[Task material]

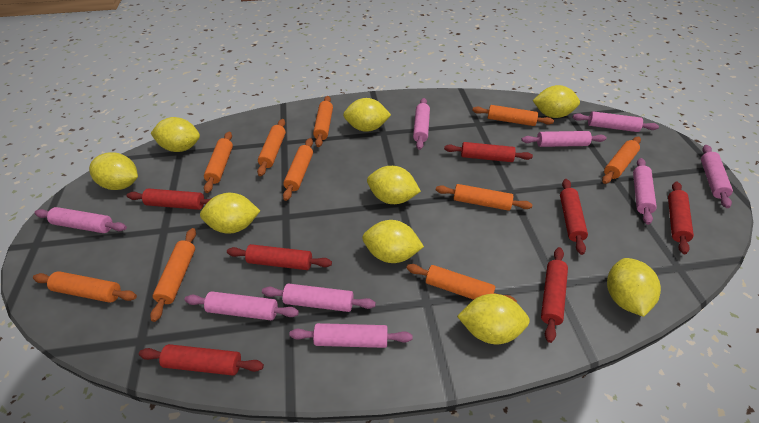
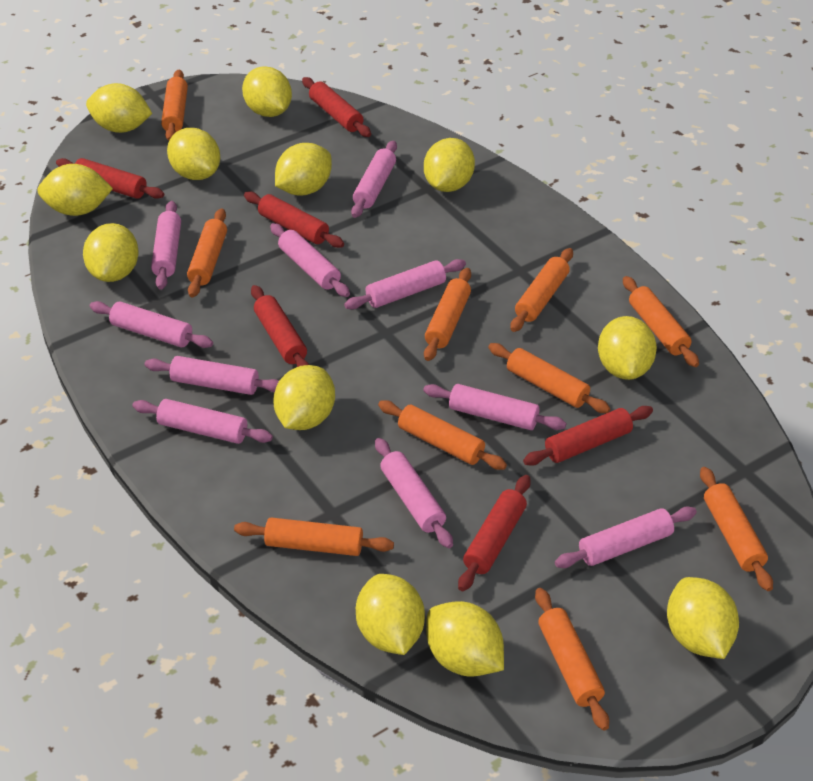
pink rolling pin: 9 -> 10
red rolling pin: 7 -> 6
yellow lemon: 9 -> 12

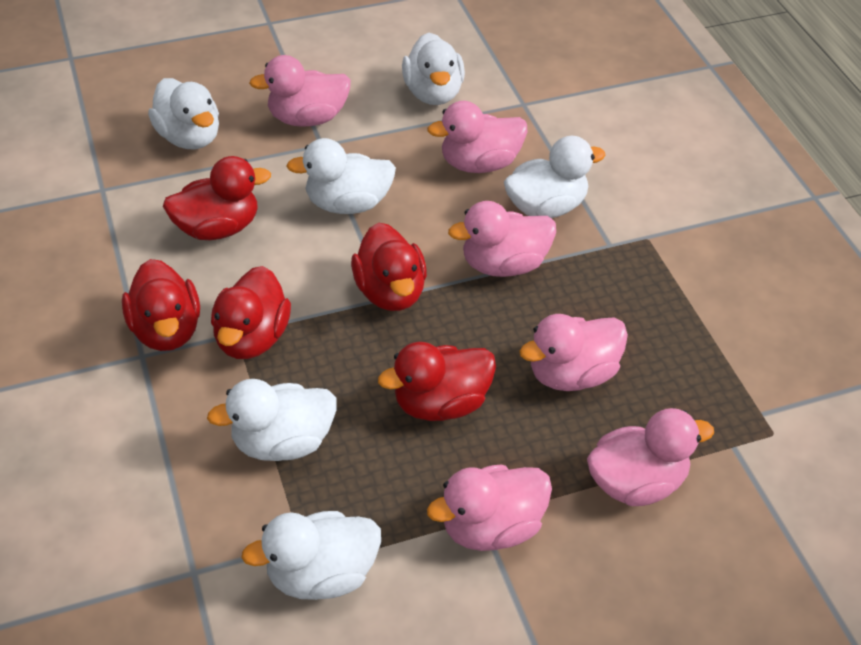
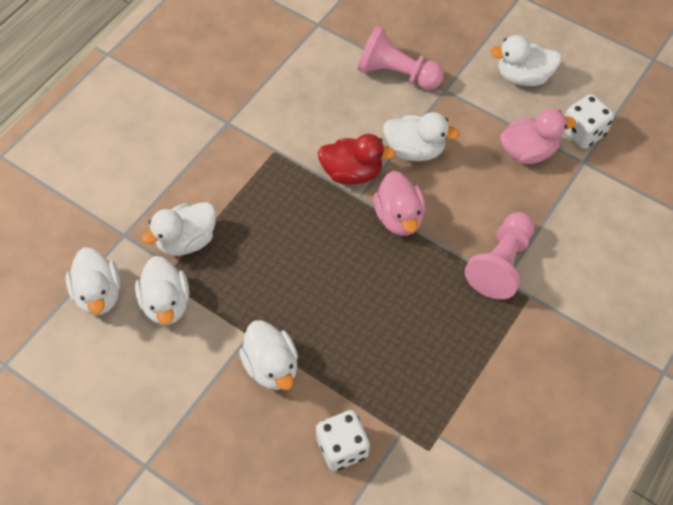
pink duck: 6 -> 2
pink pawn: 0 -> 2
red duck: 5 -> 1
white dice: 0 -> 2

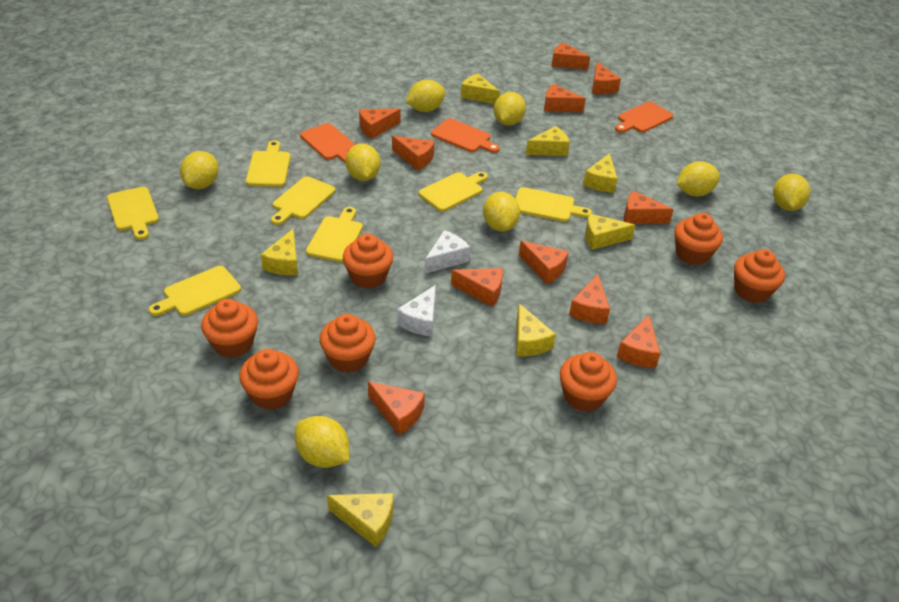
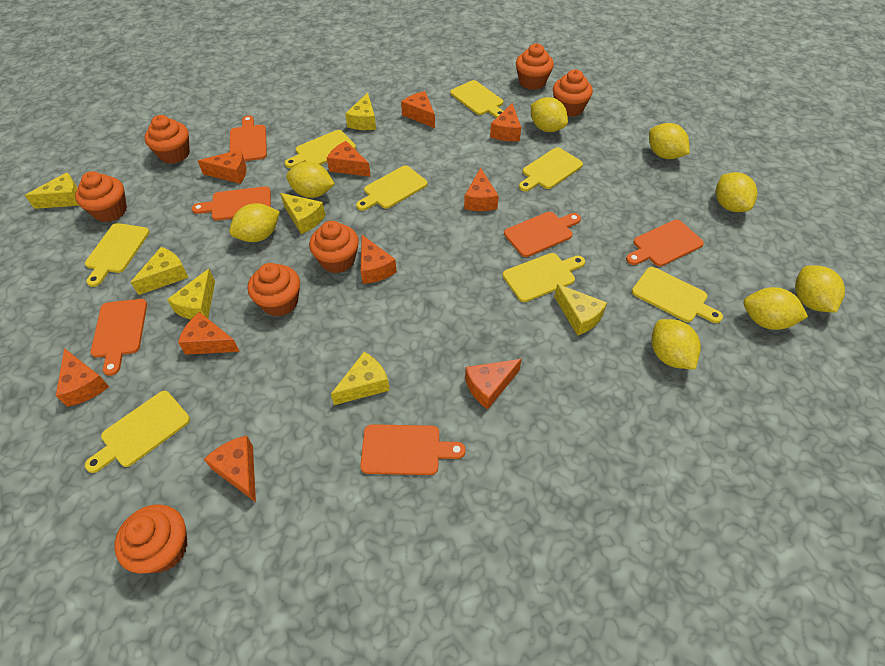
orange cheese: 11 -> 10
orange cutting board: 3 -> 6
white cheese: 2 -> 0
yellow cutting board: 7 -> 8

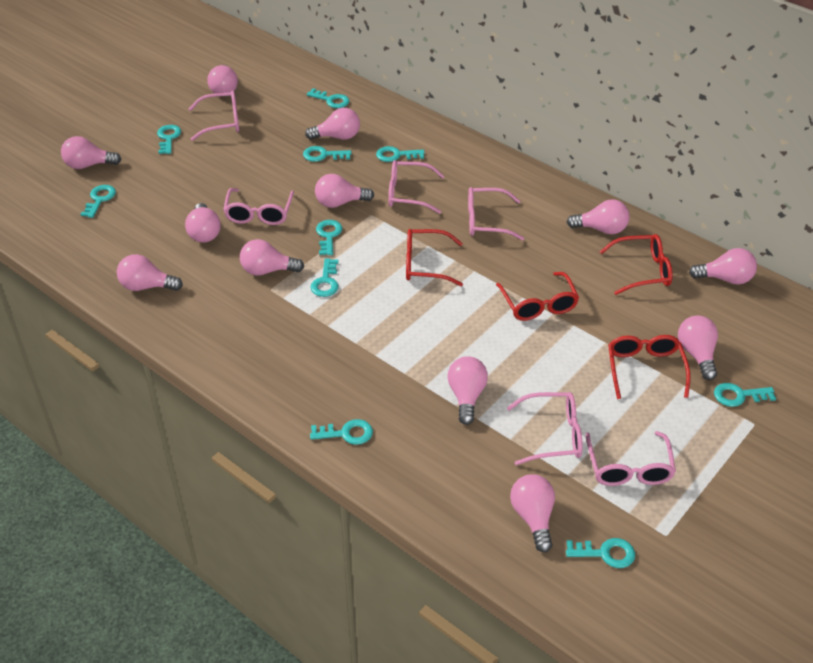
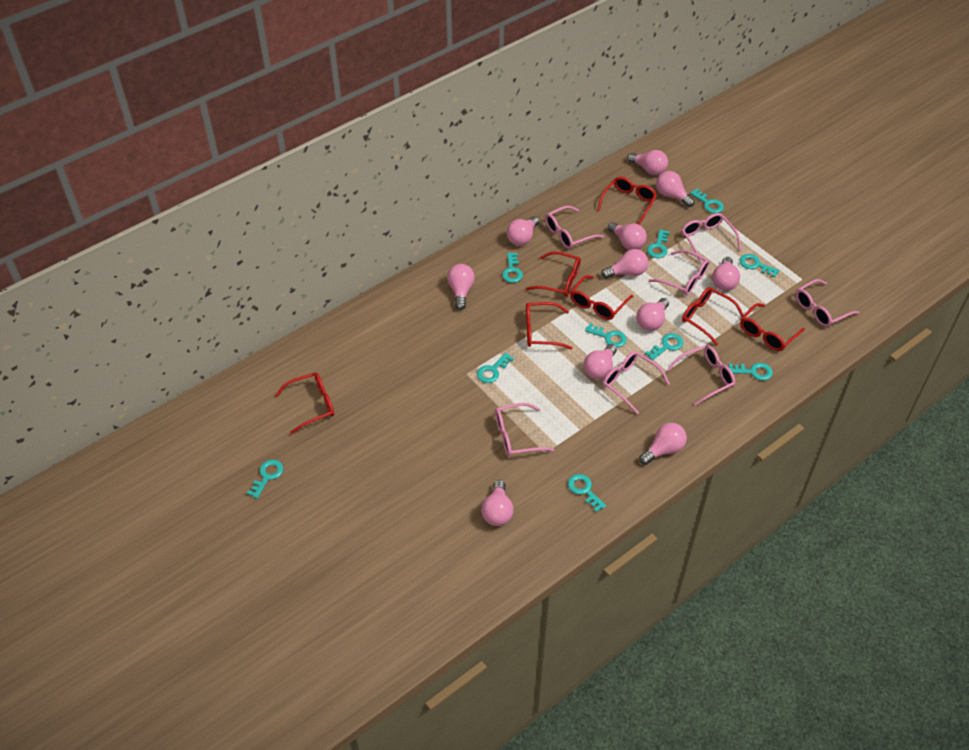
pink glasses: 6 -> 7
pink light bulb: 12 -> 11
red glasses: 4 -> 7

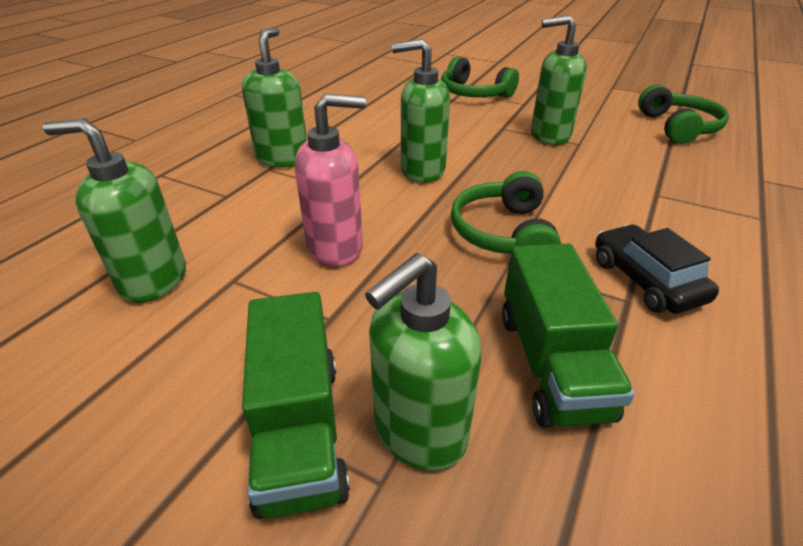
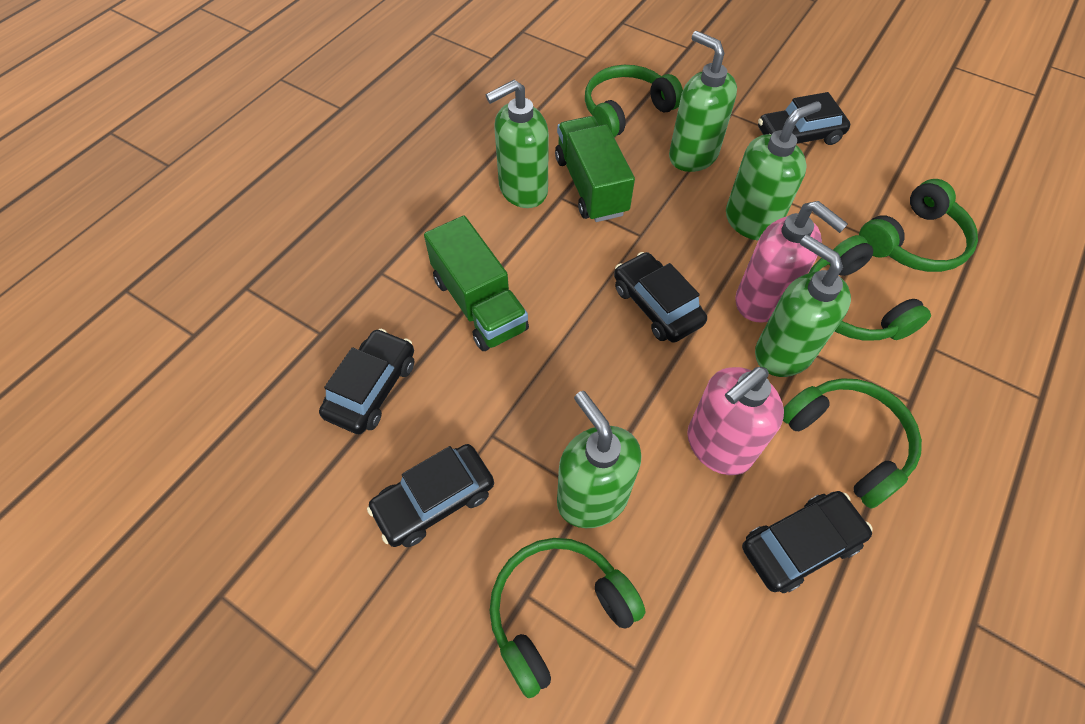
black car: 1 -> 5
green headphones: 3 -> 5
pink soap dispenser: 1 -> 2

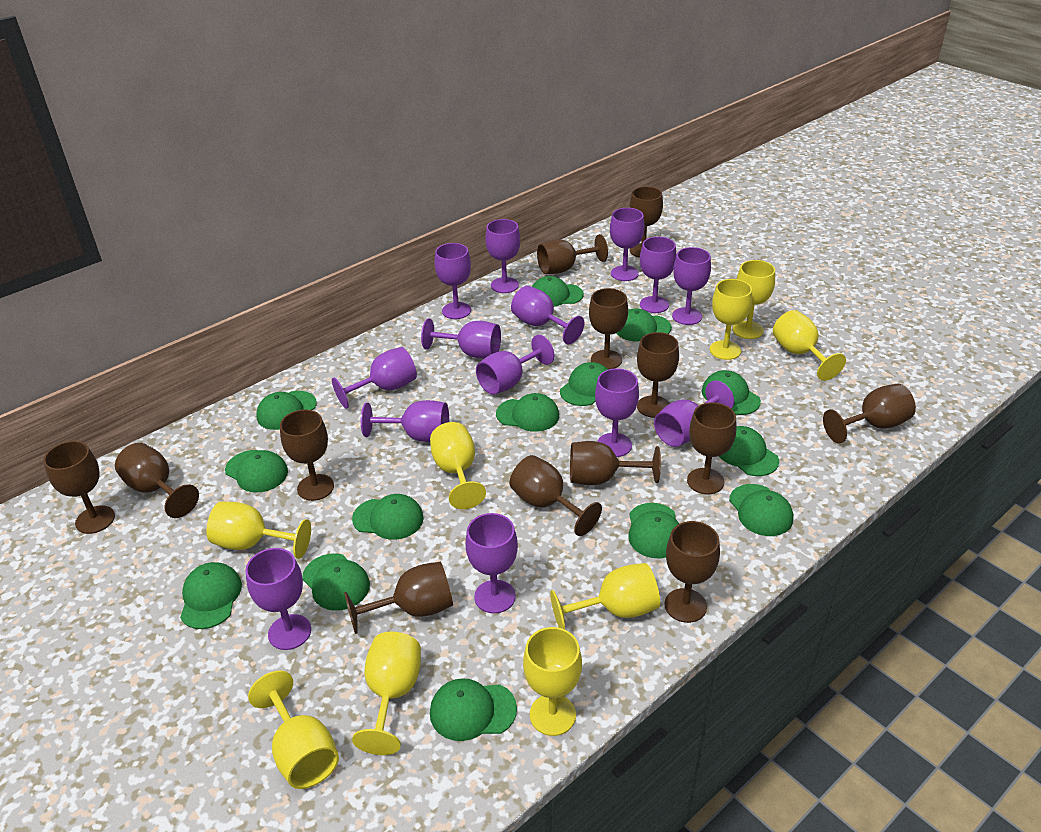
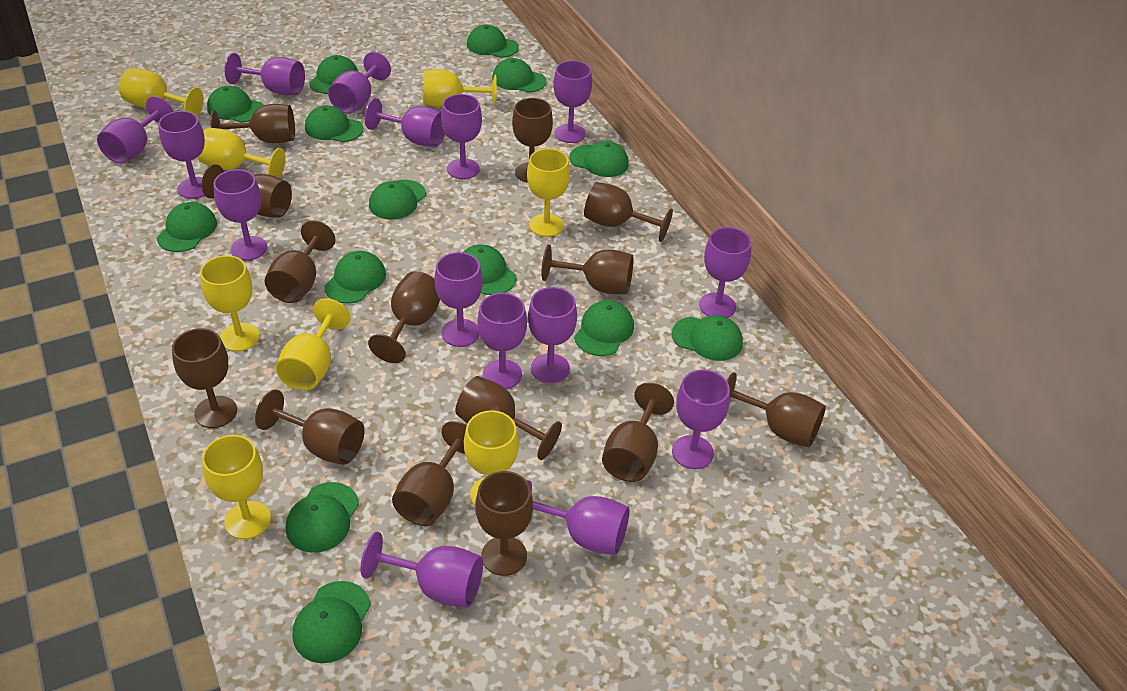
brown goblet: 13 -> 14
purple goblet: 14 -> 15
yellow goblet: 9 -> 8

[/Task material]

What to do: In the entries above, find lines with "cutting" and copy each.

Reply to the exercise:
orange cutting board: 3 -> 6
yellow cutting board: 7 -> 8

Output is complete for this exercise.